Start of Input material

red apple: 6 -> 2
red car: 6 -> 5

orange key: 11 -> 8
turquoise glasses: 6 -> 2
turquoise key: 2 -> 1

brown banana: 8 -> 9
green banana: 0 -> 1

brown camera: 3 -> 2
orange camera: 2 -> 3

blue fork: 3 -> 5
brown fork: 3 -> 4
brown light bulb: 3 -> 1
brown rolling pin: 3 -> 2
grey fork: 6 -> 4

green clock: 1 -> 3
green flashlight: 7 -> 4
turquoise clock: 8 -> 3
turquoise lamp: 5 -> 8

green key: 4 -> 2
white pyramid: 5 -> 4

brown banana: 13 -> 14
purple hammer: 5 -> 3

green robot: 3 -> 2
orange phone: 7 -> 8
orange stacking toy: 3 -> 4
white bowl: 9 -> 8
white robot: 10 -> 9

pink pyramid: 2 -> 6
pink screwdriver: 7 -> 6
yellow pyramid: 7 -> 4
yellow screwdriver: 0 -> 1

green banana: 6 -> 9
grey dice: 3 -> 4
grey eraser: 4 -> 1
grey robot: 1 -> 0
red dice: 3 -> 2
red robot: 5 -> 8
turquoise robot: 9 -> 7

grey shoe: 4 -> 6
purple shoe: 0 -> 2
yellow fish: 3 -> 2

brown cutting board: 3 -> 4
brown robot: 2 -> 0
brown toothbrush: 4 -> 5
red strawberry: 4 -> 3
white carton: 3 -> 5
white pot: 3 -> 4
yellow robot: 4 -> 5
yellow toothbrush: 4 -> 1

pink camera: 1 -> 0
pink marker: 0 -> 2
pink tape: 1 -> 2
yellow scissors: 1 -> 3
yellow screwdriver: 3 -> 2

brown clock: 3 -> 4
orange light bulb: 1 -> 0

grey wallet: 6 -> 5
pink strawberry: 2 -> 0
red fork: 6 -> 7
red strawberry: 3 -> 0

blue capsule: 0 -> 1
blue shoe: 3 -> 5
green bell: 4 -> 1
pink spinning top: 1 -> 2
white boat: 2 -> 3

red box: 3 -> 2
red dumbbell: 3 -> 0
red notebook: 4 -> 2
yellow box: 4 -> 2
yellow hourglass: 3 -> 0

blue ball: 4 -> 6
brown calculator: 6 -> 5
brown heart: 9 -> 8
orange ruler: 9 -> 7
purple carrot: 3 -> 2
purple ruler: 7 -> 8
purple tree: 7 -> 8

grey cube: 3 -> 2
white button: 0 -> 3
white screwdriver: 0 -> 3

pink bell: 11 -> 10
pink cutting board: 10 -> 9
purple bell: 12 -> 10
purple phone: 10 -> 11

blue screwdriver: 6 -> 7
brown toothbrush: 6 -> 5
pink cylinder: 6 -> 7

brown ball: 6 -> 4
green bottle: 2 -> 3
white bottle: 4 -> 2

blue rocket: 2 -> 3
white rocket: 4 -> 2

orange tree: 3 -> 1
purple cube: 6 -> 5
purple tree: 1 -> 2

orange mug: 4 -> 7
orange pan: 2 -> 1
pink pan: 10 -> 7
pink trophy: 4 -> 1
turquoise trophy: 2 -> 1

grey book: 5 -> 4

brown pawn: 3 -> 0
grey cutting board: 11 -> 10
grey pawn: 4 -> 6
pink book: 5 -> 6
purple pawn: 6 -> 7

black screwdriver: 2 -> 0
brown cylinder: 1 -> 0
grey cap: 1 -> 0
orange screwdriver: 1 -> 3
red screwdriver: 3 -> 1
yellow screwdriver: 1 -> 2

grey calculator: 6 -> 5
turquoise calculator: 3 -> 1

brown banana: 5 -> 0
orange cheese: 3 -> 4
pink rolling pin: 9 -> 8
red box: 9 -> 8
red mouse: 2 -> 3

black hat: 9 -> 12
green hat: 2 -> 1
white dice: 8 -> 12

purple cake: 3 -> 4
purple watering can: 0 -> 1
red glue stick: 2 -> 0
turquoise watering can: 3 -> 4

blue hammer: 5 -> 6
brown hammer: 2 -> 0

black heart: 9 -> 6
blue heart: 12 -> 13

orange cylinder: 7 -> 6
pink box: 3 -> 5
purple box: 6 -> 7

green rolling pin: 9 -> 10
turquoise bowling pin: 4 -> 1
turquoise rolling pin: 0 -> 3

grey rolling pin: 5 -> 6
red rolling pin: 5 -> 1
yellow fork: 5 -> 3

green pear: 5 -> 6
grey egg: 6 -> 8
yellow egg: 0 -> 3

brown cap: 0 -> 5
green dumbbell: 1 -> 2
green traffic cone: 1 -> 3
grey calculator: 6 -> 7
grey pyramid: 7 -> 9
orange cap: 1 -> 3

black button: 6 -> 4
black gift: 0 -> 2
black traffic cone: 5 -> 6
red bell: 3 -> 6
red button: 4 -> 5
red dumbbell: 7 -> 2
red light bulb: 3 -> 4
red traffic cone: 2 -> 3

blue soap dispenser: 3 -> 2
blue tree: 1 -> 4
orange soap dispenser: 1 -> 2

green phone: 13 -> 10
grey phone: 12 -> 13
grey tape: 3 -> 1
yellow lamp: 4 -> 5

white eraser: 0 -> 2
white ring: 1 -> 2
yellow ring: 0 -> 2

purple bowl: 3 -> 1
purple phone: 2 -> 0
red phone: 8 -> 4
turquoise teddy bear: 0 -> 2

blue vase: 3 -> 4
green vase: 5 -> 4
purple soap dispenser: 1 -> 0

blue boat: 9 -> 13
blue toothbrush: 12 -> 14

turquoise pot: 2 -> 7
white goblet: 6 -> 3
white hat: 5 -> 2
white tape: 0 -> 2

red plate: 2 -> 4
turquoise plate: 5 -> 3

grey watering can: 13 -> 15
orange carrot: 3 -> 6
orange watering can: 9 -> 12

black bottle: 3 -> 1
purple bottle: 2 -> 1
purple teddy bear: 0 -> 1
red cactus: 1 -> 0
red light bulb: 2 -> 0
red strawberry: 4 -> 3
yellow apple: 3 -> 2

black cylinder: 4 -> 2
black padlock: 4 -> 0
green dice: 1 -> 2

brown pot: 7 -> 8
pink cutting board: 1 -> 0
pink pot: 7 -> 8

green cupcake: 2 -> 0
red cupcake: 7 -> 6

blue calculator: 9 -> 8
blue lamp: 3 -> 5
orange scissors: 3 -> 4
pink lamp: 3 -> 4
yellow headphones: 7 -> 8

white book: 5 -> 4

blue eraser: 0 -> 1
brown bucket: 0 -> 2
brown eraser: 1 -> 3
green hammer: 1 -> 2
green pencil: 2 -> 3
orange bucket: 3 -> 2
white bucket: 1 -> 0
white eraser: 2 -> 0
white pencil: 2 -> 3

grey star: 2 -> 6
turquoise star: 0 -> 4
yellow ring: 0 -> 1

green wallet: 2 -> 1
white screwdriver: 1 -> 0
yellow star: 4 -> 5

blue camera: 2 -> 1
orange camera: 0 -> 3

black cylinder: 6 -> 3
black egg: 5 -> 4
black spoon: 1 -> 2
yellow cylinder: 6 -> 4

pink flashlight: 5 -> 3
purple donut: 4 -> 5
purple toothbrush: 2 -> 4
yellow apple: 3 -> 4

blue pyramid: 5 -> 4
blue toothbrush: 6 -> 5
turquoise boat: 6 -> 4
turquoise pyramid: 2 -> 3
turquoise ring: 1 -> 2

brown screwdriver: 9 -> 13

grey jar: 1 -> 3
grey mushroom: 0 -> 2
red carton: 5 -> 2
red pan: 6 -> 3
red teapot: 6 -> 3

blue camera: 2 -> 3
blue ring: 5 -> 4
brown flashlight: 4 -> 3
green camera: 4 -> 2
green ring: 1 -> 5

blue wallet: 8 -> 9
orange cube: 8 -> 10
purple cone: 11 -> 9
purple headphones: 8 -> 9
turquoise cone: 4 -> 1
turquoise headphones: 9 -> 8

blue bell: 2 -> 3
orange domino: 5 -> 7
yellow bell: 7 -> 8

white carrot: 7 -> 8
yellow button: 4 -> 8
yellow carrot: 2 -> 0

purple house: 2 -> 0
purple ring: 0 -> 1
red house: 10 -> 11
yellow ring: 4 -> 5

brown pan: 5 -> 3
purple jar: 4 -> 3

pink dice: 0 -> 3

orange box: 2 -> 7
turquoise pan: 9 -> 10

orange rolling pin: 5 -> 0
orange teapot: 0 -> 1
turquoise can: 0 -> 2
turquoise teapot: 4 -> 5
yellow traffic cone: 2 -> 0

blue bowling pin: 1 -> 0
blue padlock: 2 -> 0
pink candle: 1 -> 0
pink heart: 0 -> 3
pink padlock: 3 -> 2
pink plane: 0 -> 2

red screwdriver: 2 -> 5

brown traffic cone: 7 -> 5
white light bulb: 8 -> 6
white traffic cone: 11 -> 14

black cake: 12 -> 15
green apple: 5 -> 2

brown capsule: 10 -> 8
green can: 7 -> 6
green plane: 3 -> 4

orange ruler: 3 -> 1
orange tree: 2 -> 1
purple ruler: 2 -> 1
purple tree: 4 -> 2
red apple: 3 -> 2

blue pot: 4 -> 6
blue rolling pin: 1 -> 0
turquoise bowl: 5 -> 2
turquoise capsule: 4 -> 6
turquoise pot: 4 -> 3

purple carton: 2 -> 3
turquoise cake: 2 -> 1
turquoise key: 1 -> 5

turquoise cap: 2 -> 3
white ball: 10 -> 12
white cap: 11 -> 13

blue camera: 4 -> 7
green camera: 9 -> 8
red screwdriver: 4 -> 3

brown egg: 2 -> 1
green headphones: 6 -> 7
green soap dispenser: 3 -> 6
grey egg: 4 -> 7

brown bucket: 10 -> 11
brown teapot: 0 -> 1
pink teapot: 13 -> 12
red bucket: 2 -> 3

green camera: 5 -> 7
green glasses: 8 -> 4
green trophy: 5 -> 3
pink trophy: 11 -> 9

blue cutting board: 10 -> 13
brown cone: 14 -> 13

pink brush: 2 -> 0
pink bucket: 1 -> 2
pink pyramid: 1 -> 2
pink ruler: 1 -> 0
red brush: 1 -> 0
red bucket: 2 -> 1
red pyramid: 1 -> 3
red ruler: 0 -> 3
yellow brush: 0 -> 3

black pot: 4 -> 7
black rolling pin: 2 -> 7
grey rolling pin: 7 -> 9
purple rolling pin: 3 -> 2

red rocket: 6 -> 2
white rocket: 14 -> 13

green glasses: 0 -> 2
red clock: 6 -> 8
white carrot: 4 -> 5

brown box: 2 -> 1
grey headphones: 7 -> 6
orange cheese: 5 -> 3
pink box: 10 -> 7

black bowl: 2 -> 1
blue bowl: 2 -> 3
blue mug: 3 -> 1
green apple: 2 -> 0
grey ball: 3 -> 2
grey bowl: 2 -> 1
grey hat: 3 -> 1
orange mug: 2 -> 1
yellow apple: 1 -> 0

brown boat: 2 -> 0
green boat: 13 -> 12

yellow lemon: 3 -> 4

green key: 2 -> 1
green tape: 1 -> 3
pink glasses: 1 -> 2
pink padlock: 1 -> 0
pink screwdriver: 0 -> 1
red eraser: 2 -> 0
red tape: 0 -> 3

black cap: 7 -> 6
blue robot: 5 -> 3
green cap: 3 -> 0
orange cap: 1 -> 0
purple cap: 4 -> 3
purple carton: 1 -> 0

End of Input material

*Exercise brief*:
Pull out all lines containing the word "scissors" from the entries above.

*Result of this exercise*:
yellow scissors: 1 -> 3
orange scissors: 3 -> 4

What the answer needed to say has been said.